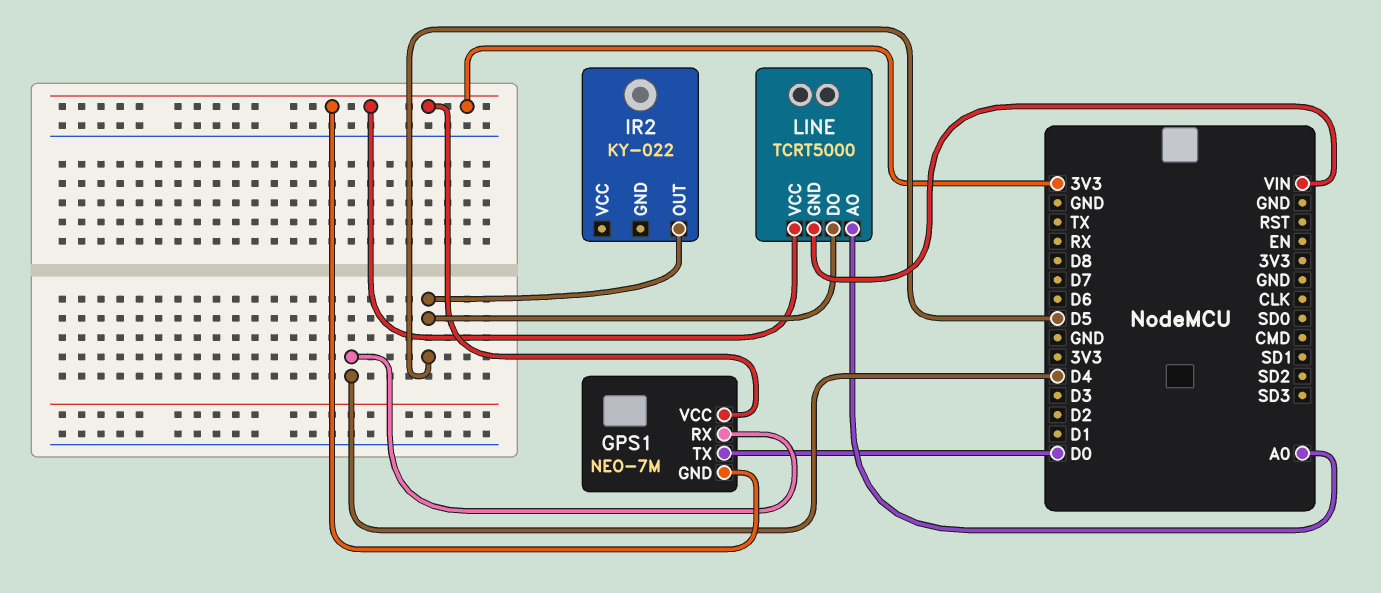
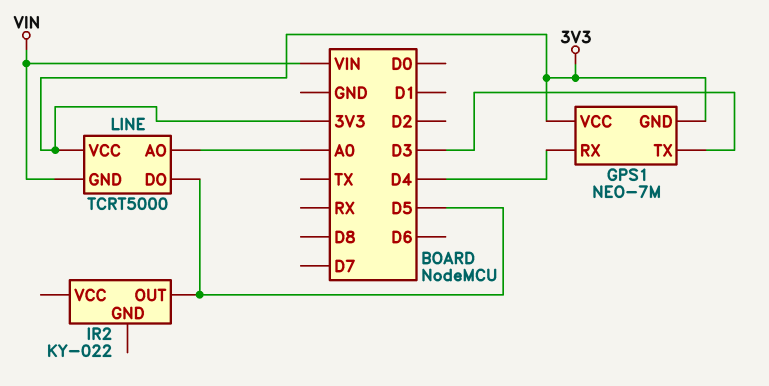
GPS1 pin TX: D0 -> D3

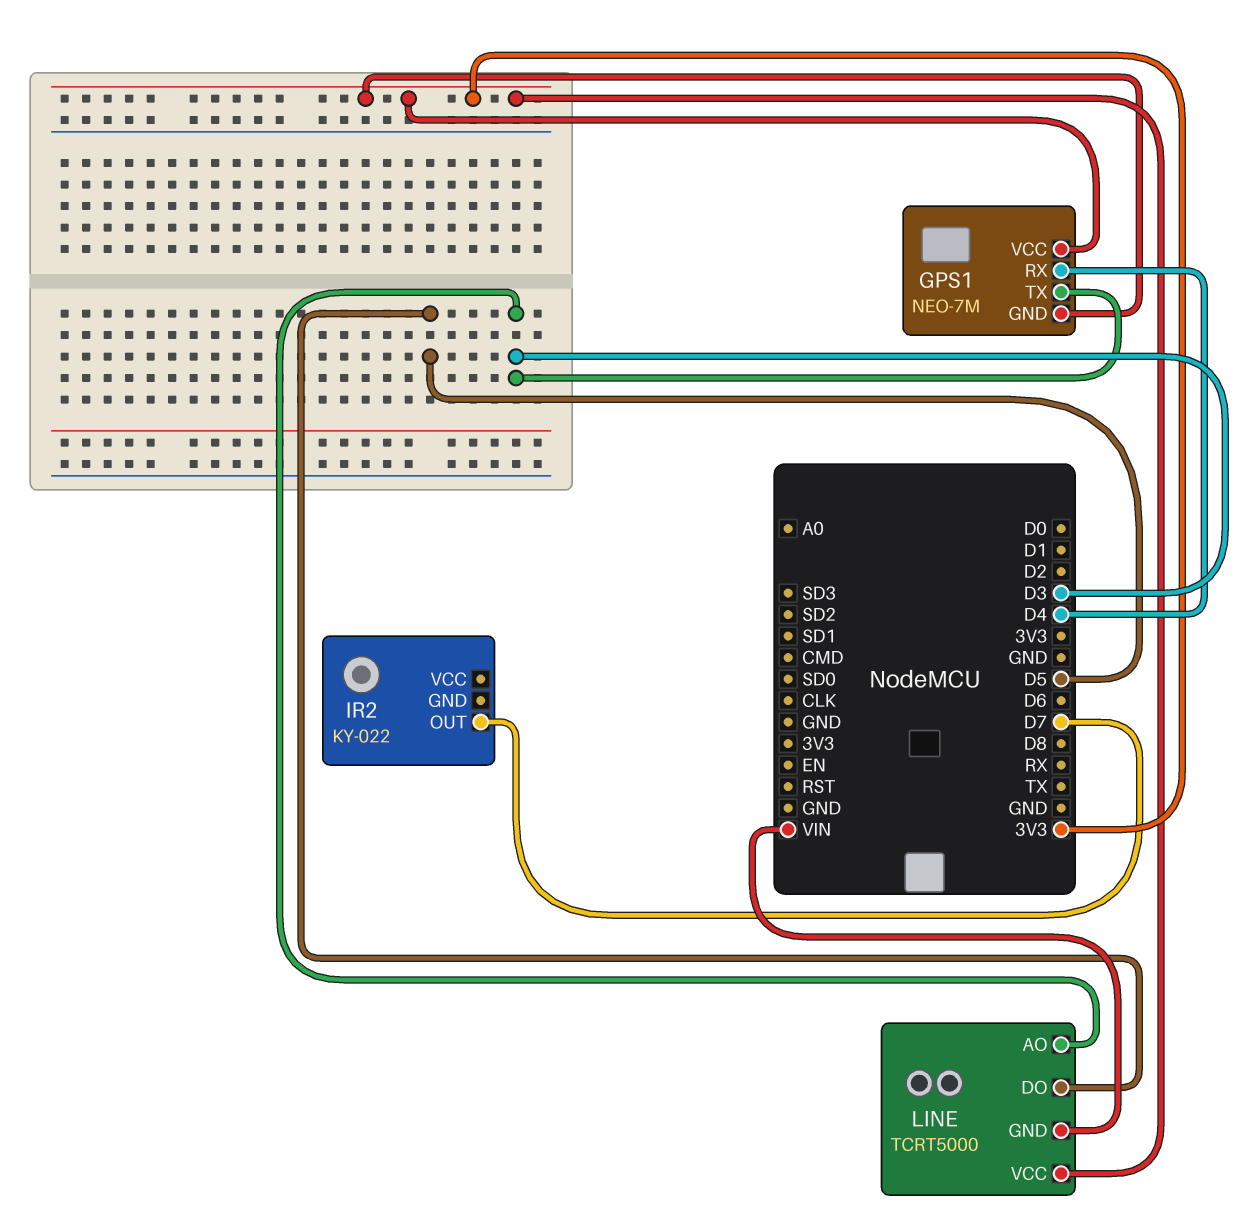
IR2 pin OUT: D5 -> D7
LINE pin AO: A0 -> D3

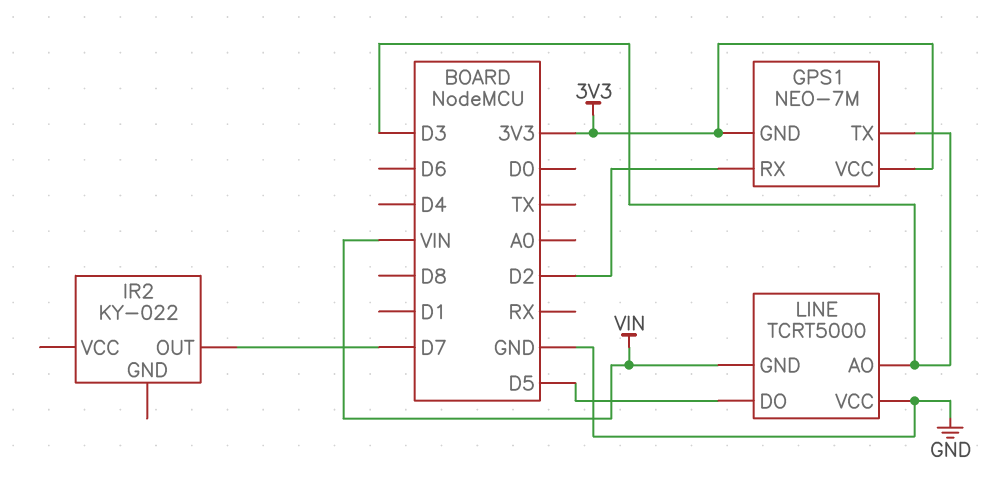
GPS1 pin RX: D4 -> D2
LINE pin VCC: 3V3 -> GND

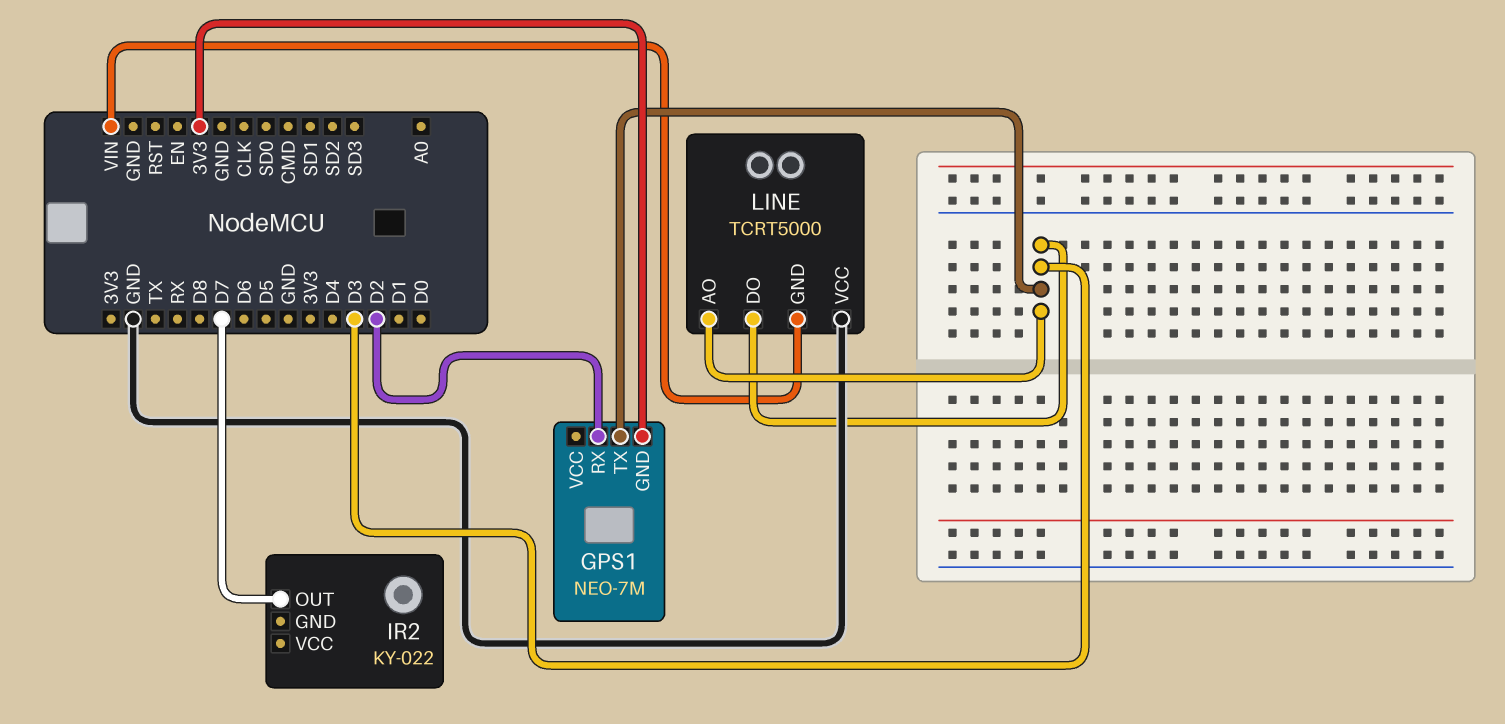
GPS1 pin VCC: 3V3 -> none
LINE pin DO: D5 -> D3

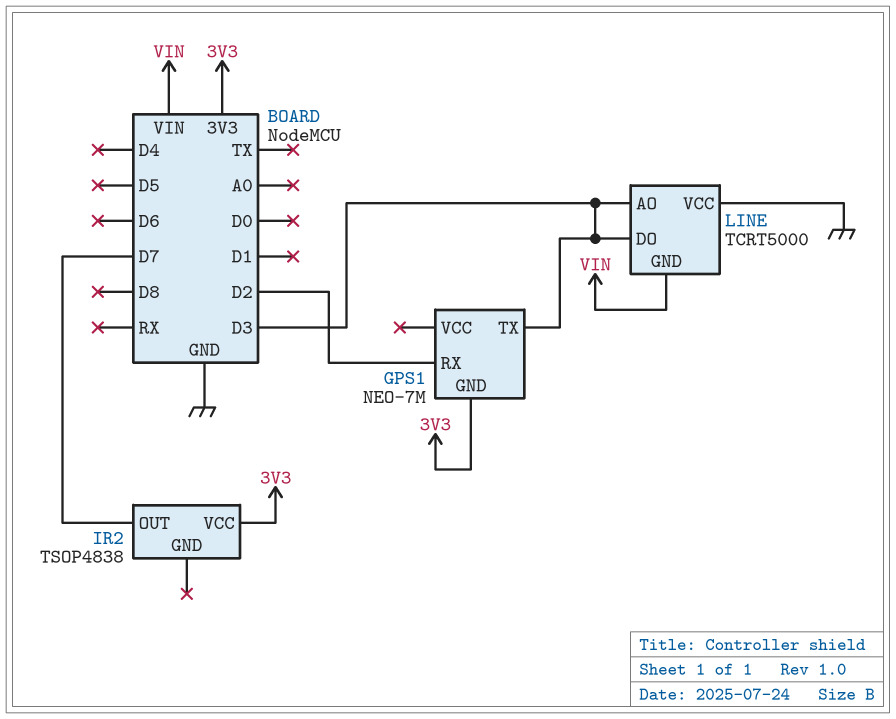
IR2: KY-022 -> TSOP4838
IR2 pin VCC: none -> 3V3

########################################

WHAT YOU ARE ASKED TO DO - Print exactly the lines from the line with "GPS1 pin RX: D4 -> D2" through the end of the data, both ends included, and print no pictures.

ANSWER SECTION -
GPS1 pin RX: D4 -> D2
LINE pin VCC: 3V3 -> GND

GPS1 pin VCC: 3V3 -> none
LINE pin DO: D5 -> D3

IR2: KY-022 -> TSOP4838
IR2 pin VCC: none -> 3V3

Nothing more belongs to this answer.